▶ ABOUT THIS EXERCISE:
Check each line of the material below, and copy it if it holds the string "czarny".

▶ DATASET EXTRACT:
####################

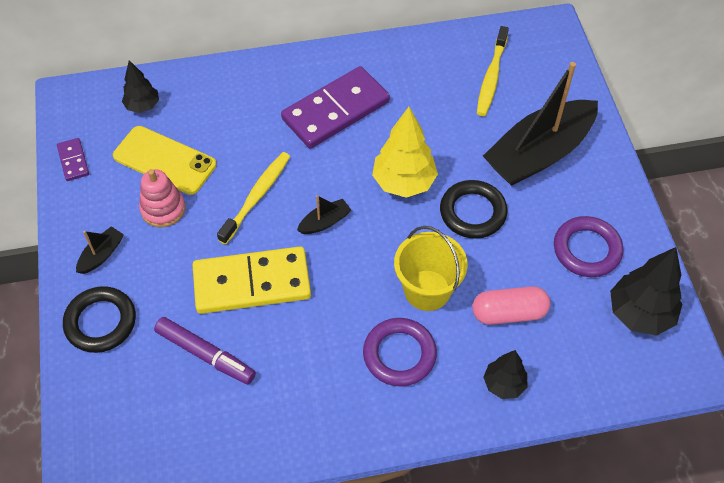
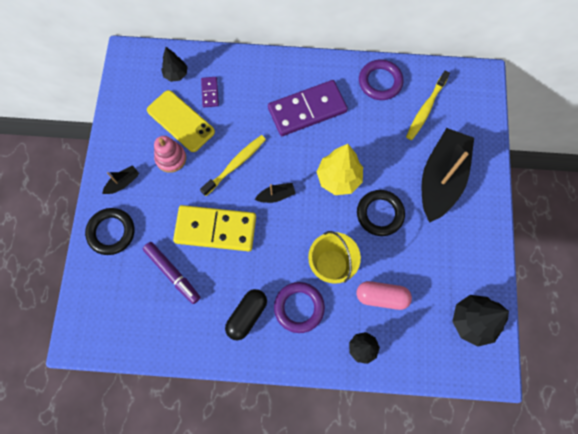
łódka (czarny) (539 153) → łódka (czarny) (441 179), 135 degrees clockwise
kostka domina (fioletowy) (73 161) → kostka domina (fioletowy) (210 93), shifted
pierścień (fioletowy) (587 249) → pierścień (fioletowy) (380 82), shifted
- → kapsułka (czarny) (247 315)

####################

▶ ANSWER FOR THIS EXERCISE:
łódka (czarny) (539 153) → łódka (czarny) (441 179), 135 degrees clockwise
- → kapsułka (czarny) (247 315)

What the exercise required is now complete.